Stored dataset items:
──────────────────────────────

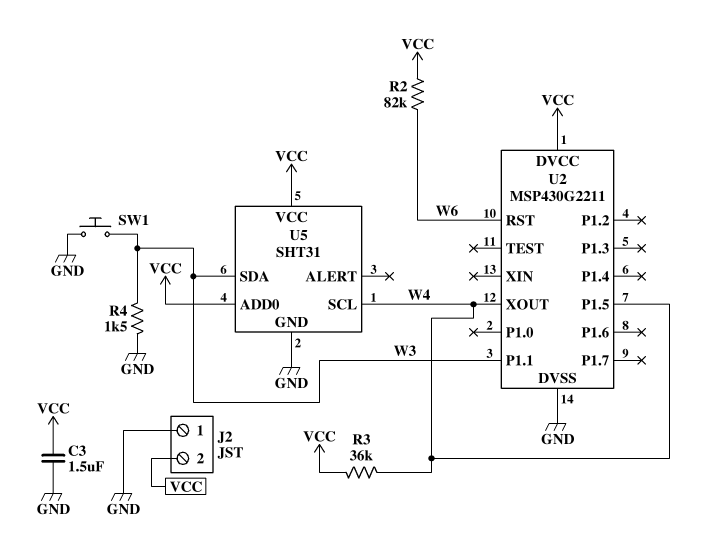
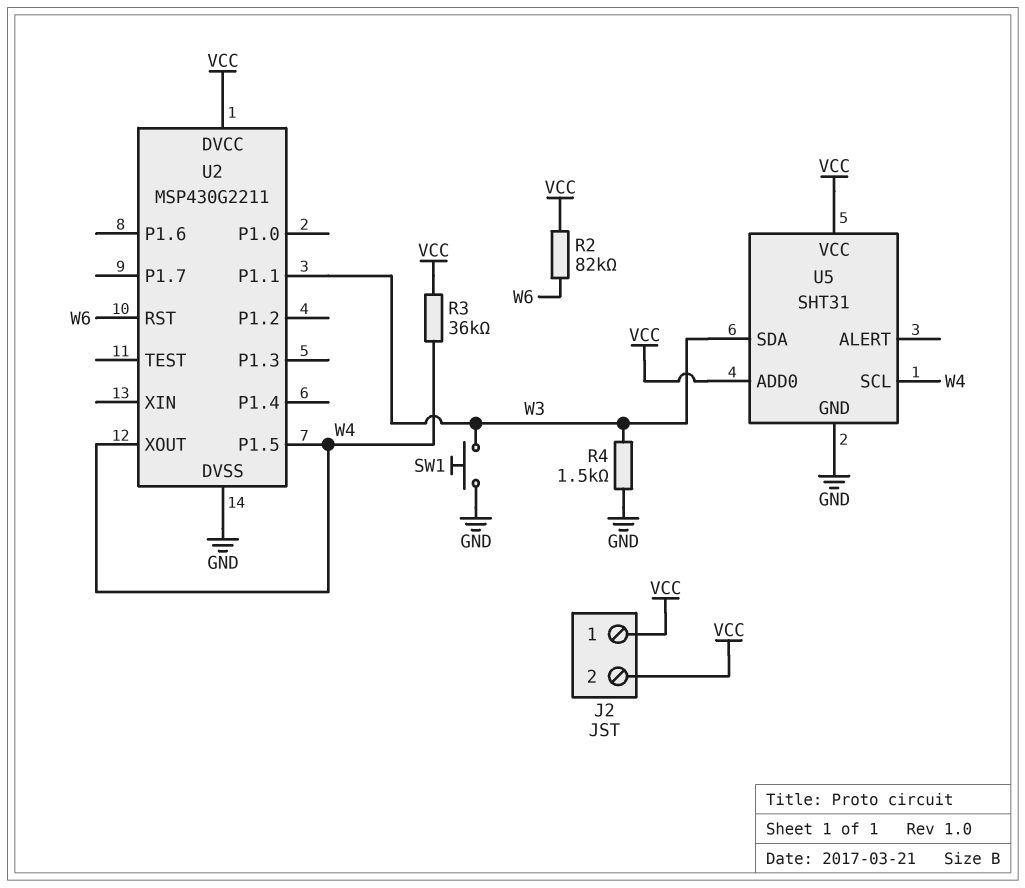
C3: 1.5uF (GND, VCC) -> none
J2 pin 1: GND -> VCC

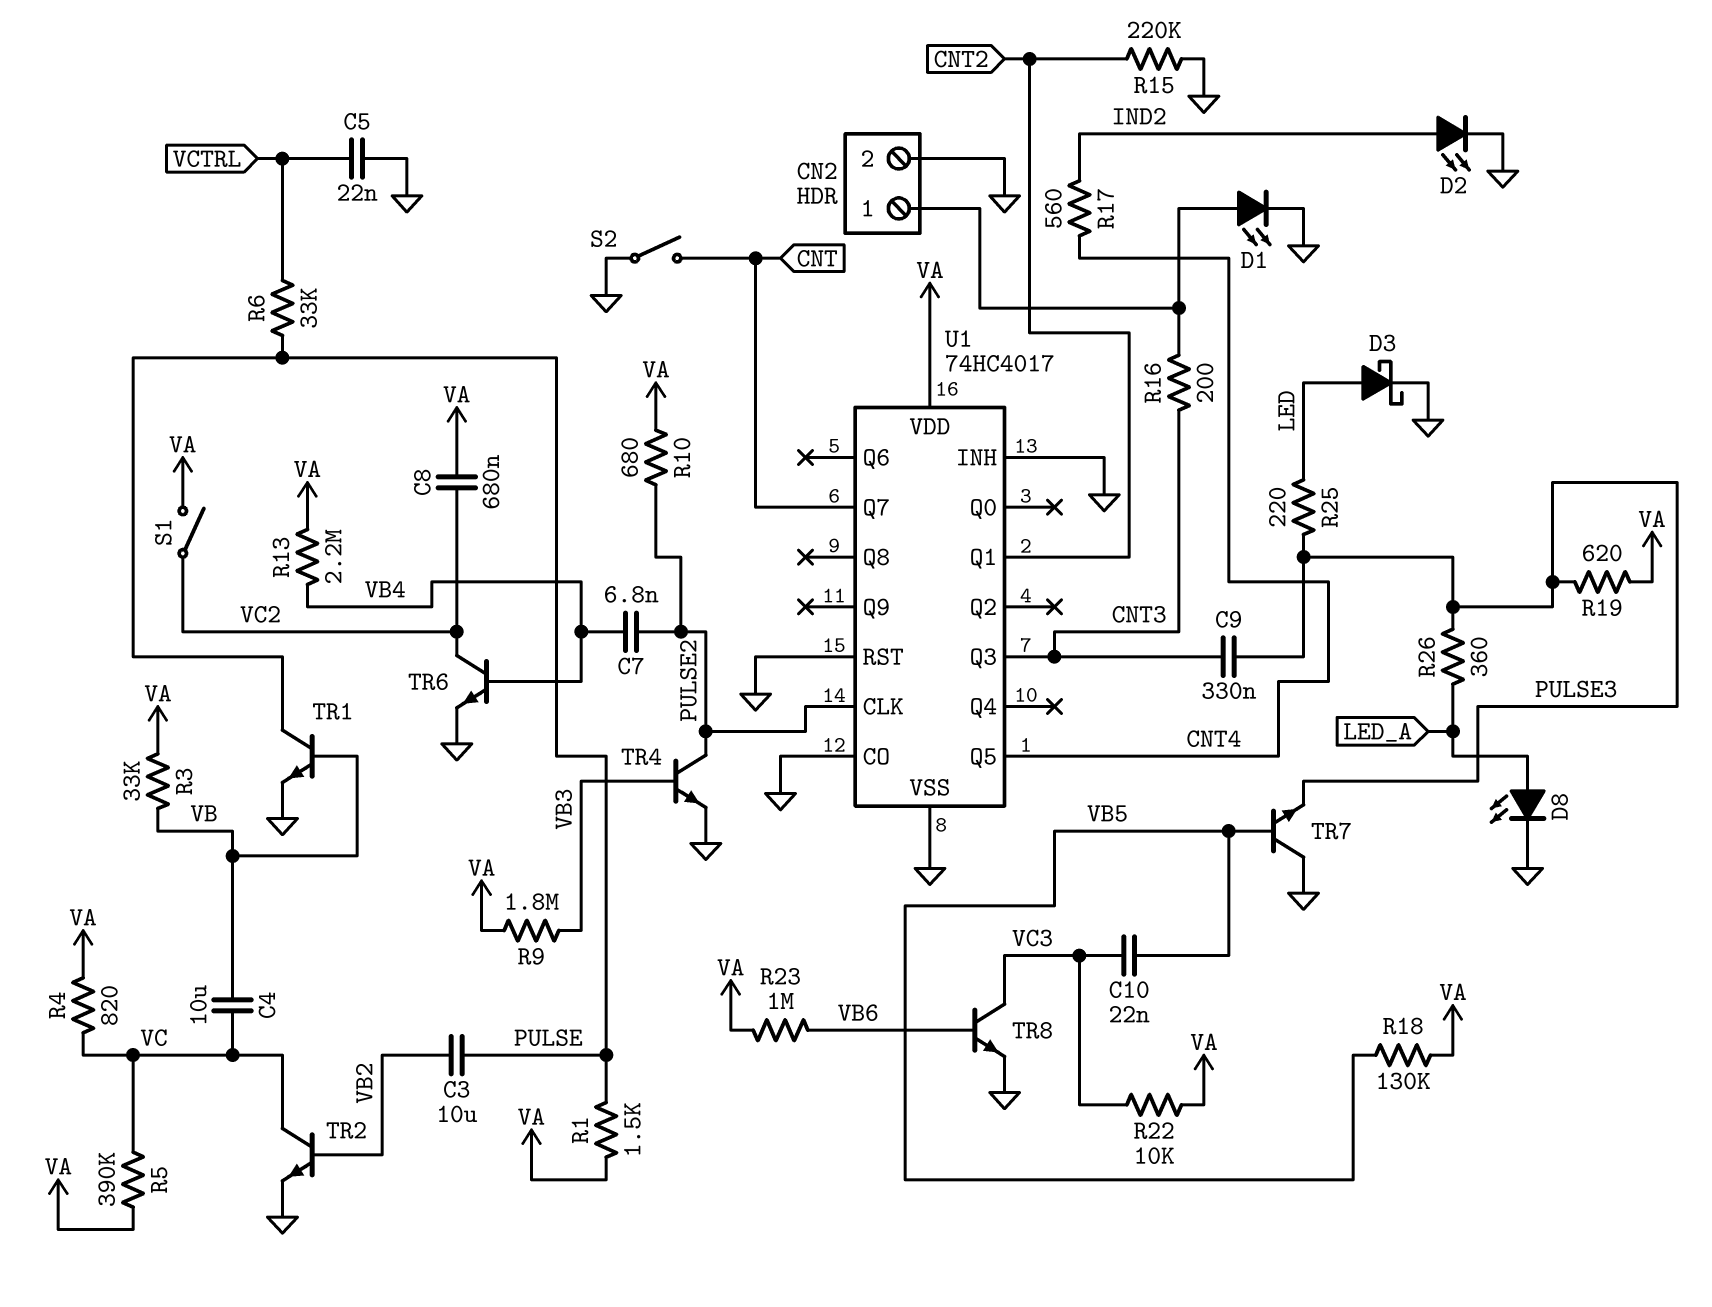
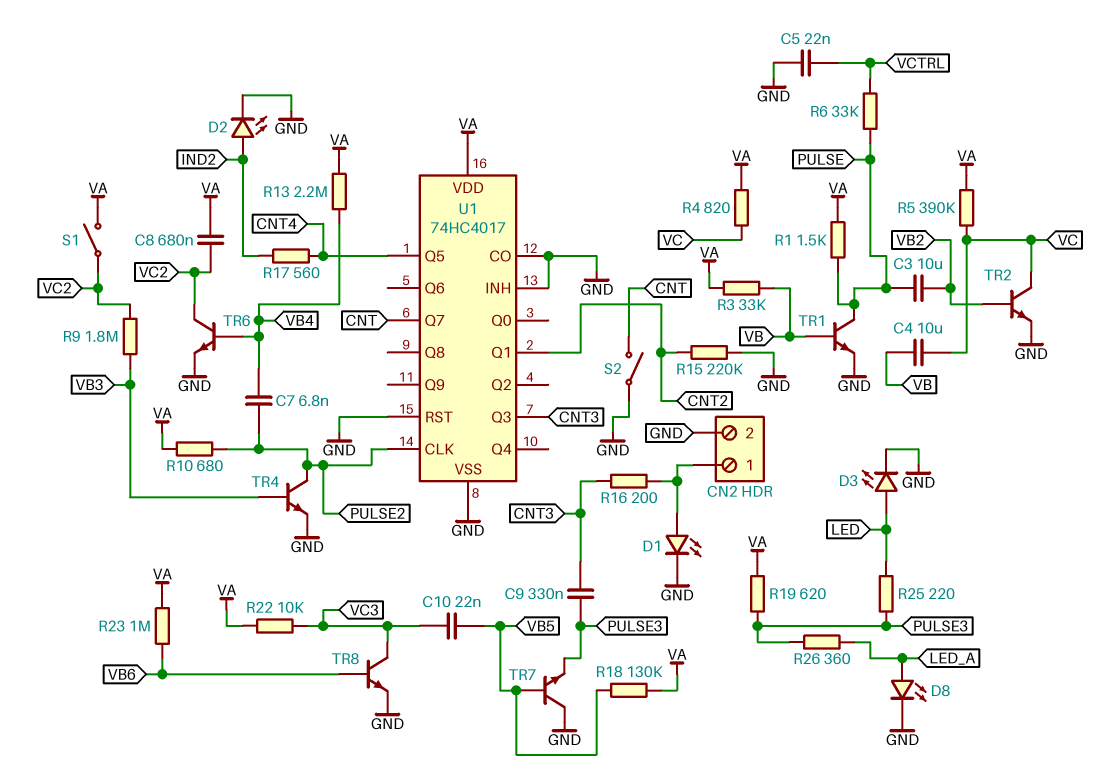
D3: schottky (A LED, K GND) -> LED (A LED, K GND)
R9: 1.8M (VA, VB3) -> 1.8M (VB3, VC2)

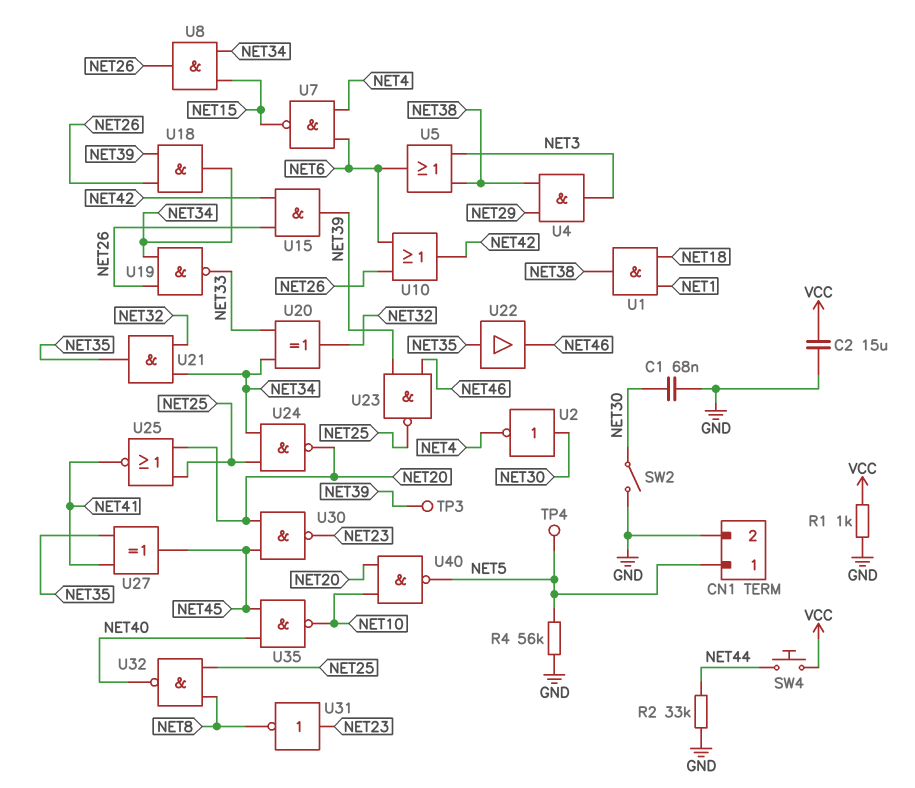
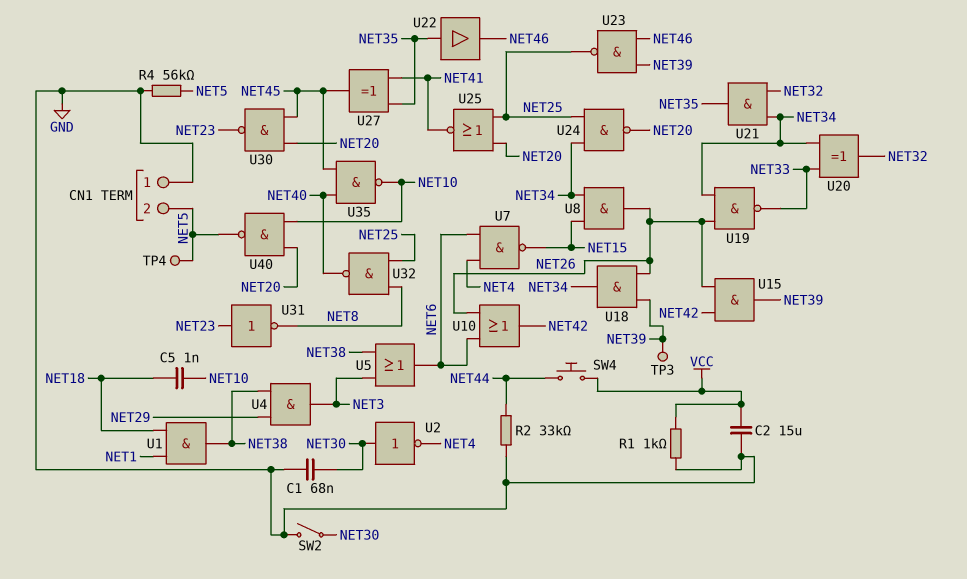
C5: none -> 1nF (NET10, NET18)
CN1 pin 1: NET5 -> GND
CN1 pin 2: GND -> NET5

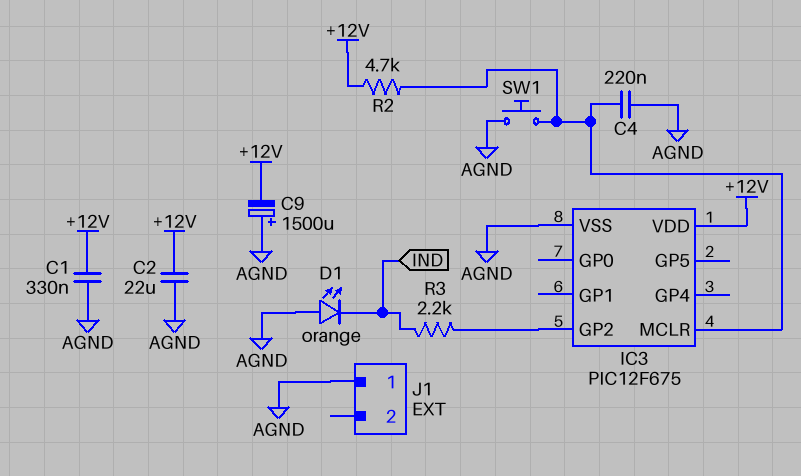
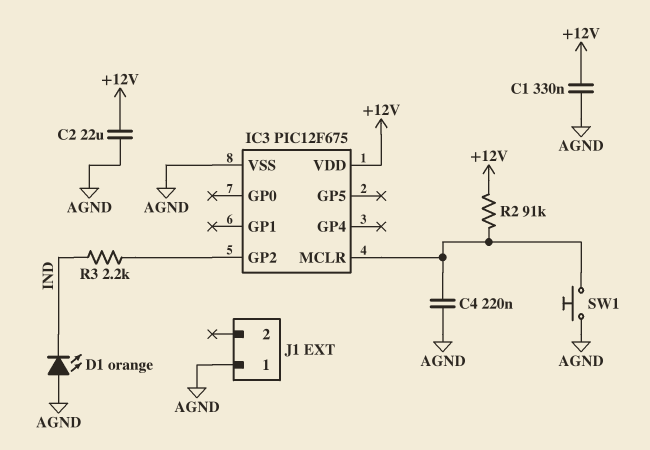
C9: 1500uF (plus AGND, minus +12V) -> none
R2: 4.7k (+12V, IC3/MCLR) -> 91k (+12V, IC3/MCLR)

──────────────────────────────

Task details: Without carrying over any pictures, retype the records above exactly.

Task solution:
C3: 1.5uF (GND, VCC) -> none
J2 pin 1: GND -> VCC

D3: schottky (A LED, K GND) -> LED (A LED, K GND)
R9: 1.8M (VA, VB3) -> 1.8M (VB3, VC2)

C5: none -> 1nF (NET10, NET18)
CN1 pin 1: NET5 -> GND
CN1 pin 2: GND -> NET5

C9: 1500uF (plus AGND, minus +12V) -> none
R2: 4.7k (+12V, IC3/MCLR) -> 91k (+12V, IC3/MCLR)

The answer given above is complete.